From the top of the records below, return each line exactly, ending with the line that contains "brown pyramid: 7 -> 6".

━━ ENTRIES PROVIDED

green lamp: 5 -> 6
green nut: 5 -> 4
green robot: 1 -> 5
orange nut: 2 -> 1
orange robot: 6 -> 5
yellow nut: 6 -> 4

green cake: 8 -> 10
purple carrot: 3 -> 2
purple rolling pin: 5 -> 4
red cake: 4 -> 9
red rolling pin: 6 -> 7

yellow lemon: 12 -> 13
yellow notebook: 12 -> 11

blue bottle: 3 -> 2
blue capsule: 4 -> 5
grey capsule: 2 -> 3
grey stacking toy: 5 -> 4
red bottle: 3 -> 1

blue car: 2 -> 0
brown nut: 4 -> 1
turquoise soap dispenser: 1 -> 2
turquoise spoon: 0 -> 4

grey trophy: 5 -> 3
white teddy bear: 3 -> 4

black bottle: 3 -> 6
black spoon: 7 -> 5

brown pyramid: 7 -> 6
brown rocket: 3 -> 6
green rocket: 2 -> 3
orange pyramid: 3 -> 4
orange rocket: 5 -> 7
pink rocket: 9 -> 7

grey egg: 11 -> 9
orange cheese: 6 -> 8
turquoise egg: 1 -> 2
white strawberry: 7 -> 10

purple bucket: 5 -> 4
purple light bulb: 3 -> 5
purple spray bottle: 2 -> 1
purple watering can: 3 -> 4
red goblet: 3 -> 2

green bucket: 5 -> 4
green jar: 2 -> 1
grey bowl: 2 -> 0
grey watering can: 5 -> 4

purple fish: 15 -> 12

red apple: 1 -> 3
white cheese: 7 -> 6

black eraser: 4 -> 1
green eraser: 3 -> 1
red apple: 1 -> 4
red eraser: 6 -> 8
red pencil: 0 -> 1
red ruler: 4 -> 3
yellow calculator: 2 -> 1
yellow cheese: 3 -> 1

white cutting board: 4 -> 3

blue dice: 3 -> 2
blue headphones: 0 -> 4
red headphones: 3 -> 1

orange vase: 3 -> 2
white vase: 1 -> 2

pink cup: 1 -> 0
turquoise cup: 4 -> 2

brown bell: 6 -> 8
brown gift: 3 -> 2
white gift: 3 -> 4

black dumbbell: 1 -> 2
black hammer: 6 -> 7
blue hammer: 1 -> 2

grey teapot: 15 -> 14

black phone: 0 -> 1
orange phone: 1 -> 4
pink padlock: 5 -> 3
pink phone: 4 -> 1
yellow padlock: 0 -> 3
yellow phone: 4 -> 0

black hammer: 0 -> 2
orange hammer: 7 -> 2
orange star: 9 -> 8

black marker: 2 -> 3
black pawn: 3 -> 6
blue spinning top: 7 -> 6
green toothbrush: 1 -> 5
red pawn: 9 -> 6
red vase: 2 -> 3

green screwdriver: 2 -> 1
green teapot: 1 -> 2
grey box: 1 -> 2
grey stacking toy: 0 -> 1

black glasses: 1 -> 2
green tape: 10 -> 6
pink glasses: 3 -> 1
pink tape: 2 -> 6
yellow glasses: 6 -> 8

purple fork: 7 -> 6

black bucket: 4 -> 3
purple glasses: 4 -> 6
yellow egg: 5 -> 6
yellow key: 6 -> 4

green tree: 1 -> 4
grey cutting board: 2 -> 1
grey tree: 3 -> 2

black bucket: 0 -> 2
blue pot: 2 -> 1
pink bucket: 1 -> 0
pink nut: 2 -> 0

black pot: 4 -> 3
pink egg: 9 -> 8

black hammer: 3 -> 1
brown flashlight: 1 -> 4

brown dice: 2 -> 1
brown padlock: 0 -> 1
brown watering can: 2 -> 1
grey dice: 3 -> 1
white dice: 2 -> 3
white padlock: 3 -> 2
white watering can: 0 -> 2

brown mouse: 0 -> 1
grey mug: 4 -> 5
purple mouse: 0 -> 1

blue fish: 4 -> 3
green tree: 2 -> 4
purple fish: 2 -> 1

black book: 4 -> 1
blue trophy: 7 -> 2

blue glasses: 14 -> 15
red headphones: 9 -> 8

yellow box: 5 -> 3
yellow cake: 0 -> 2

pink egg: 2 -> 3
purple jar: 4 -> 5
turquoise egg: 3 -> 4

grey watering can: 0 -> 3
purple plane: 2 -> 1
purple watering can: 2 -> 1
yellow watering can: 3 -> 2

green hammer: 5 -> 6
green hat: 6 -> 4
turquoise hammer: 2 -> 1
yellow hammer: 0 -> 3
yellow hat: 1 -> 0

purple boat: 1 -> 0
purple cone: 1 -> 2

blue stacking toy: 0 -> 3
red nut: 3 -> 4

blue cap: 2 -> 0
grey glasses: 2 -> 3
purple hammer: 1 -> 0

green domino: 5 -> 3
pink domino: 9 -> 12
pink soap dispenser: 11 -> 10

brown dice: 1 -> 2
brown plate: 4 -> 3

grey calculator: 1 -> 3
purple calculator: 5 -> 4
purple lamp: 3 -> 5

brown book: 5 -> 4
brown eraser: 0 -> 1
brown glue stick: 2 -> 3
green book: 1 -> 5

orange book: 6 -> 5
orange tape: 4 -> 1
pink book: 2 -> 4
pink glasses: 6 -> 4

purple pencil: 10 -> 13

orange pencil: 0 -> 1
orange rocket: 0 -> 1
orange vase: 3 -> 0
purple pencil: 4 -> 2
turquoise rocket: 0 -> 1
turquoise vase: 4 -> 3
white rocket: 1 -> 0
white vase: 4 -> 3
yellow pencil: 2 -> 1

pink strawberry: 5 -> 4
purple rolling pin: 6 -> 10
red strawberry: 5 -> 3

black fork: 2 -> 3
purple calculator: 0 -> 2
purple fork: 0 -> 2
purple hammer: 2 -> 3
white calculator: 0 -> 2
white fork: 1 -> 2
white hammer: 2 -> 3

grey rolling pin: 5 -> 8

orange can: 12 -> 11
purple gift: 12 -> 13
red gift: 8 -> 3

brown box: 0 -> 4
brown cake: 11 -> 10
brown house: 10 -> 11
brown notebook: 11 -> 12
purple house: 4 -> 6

━━━━

● **TASK ANSWER**
green lamp: 5 -> 6
green nut: 5 -> 4
green robot: 1 -> 5
orange nut: 2 -> 1
orange robot: 6 -> 5
yellow nut: 6 -> 4

green cake: 8 -> 10
purple carrot: 3 -> 2
purple rolling pin: 5 -> 4
red cake: 4 -> 9
red rolling pin: 6 -> 7

yellow lemon: 12 -> 13
yellow notebook: 12 -> 11

blue bottle: 3 -> 2
blue capsule: 4 -> 5
grey capsule: 2 -> 3
grey stacking toy: 5 -> 4
red bottle: 3 -> 1

blue car: 2 -> 0
brown nut: 4 -> 1
turquoise soap dispenser: 1 -> 2
turquoise spoon: 0 -> 4

grey trophy: 5 -> 3
white teddy bear: 3 -> 4

black bottle: 3 -> 6
black spoon: 7 -> 5

brown pyramid: 7 -> 6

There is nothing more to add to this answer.